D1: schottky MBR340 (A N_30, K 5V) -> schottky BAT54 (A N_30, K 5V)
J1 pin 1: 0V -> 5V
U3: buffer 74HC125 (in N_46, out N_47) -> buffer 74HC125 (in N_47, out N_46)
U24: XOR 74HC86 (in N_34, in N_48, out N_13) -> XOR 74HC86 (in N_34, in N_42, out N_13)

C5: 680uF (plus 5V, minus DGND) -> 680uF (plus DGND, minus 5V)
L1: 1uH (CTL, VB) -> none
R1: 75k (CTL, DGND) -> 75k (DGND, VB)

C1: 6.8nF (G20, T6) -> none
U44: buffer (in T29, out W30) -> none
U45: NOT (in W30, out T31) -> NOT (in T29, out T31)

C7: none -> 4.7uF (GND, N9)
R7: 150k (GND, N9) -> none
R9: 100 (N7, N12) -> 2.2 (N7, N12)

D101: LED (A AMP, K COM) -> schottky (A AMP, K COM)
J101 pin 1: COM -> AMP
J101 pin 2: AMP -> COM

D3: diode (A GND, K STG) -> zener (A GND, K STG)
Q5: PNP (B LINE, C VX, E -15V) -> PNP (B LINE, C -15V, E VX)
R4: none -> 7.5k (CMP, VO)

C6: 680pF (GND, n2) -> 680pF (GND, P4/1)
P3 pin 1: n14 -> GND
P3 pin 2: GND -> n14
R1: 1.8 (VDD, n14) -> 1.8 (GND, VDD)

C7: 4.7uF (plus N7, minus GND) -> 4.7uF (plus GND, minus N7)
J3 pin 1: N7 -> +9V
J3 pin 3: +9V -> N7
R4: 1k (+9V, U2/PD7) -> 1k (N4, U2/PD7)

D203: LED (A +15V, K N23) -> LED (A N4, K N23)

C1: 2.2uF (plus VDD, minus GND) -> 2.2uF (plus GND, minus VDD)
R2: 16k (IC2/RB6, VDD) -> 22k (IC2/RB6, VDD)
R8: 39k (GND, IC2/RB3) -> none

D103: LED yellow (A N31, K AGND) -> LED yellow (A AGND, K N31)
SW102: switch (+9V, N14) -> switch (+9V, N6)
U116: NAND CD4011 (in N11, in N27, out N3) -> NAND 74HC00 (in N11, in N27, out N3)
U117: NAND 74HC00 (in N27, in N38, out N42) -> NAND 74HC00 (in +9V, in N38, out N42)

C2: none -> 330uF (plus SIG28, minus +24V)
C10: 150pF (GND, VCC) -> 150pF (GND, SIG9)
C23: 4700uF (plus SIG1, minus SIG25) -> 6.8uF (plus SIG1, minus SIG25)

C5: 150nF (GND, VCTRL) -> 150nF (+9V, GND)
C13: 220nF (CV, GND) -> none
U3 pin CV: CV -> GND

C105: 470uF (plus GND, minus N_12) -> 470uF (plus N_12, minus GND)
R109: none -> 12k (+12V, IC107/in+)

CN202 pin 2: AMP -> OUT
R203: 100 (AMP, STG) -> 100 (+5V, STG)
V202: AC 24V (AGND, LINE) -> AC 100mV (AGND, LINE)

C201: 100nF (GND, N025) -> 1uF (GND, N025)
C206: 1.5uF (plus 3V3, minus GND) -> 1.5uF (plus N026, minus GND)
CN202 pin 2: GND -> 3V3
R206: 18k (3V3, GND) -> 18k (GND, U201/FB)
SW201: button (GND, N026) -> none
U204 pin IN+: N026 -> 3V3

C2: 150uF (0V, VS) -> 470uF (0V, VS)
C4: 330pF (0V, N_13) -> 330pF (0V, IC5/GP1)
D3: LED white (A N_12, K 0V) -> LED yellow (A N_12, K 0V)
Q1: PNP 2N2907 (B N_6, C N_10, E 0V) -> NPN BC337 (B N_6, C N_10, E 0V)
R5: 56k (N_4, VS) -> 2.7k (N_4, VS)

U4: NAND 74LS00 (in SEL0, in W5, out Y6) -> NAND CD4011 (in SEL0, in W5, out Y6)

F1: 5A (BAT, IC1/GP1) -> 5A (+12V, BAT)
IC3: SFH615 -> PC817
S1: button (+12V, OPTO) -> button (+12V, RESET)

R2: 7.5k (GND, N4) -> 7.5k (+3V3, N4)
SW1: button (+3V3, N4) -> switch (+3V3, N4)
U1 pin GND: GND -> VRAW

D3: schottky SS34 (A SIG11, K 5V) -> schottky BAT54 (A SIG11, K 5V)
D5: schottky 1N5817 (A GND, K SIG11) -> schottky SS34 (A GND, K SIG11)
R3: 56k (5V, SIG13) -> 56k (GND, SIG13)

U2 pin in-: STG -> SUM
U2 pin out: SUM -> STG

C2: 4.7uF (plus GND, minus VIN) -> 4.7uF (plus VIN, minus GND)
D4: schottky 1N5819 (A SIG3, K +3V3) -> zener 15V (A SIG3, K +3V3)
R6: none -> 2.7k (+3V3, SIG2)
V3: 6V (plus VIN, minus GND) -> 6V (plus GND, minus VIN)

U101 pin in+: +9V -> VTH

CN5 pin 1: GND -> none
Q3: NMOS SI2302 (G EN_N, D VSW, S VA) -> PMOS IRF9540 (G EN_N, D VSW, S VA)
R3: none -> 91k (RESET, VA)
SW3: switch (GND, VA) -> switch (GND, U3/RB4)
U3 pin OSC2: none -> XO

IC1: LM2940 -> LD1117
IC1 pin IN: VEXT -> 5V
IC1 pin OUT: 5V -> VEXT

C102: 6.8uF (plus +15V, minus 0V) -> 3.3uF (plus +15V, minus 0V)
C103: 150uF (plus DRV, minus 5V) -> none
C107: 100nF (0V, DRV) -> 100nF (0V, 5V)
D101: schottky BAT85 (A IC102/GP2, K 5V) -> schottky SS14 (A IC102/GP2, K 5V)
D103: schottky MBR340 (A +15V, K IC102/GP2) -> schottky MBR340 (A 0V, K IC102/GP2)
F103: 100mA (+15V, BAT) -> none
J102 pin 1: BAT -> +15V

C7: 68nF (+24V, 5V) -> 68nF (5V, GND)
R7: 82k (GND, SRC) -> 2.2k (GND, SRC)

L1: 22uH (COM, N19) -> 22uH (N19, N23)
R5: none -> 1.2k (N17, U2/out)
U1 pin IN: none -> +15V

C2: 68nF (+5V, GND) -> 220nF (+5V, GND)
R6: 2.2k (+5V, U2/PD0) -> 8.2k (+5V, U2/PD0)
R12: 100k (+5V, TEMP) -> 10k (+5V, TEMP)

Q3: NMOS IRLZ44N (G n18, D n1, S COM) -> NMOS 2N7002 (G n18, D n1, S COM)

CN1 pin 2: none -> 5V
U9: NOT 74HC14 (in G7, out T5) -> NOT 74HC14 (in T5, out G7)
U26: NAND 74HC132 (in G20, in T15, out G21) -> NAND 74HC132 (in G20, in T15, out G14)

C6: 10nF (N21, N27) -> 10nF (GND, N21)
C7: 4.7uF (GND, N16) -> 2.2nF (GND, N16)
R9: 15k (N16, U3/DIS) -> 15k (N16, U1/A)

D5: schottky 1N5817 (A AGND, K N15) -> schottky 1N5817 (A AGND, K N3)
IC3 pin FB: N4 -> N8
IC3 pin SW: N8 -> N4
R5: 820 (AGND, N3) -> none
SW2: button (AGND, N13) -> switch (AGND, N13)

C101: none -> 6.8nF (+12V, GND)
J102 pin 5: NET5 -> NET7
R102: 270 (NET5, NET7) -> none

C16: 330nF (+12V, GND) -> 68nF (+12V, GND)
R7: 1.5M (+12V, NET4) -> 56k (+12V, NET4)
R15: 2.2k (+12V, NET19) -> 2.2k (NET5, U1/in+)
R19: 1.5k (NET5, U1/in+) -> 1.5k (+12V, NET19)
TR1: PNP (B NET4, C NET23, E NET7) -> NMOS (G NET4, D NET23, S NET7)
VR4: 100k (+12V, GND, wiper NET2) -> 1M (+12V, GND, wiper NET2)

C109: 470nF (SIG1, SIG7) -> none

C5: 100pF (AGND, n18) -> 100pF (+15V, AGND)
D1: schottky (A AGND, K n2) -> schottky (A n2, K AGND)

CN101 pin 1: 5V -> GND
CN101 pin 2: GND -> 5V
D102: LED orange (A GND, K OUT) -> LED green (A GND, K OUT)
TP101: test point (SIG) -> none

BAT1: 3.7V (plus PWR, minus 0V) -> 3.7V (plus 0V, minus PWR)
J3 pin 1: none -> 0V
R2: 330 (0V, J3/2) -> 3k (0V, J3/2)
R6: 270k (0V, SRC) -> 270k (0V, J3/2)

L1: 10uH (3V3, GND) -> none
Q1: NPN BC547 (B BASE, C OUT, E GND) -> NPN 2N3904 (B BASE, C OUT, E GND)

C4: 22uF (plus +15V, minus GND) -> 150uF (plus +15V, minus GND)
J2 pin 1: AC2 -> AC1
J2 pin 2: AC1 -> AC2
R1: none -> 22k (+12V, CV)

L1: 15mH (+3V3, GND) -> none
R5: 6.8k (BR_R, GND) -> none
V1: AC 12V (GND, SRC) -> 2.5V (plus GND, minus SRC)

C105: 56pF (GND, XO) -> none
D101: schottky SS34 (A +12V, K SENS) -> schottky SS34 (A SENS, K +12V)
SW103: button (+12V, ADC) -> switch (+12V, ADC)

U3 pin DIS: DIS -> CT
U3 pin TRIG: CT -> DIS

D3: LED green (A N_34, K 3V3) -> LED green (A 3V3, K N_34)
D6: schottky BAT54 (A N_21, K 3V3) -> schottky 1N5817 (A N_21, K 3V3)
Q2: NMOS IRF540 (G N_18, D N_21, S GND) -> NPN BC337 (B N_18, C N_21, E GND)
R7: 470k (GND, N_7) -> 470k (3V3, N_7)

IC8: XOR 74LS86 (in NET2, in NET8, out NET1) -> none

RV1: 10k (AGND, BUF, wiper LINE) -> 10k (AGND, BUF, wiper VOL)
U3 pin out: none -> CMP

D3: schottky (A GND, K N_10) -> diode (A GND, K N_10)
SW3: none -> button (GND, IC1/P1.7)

_ _ _

# Problem
Your answer should consist of the lines from the line with "Q2: NMOS IRF540" to the line with "U3 pin out: none -> CMP" above, repeated exactly, both ends included.

# Answer space
Q2: NMOS IRF540 (G N_18, D N_21, S GND) -> NPN BC337 (B N_18, C N_21, E GND)
R7: 470k (GND, N_7) -> 470k (3V3, N_7)

IC8: XOR 74LS86 (in NET2, in NET8, out NET1) -> none

RV1: 10k (AGND, BUF, wiper LINE) -> 10k (AGND, BUF, wiper VOL)
U3 pin out: none -> CMP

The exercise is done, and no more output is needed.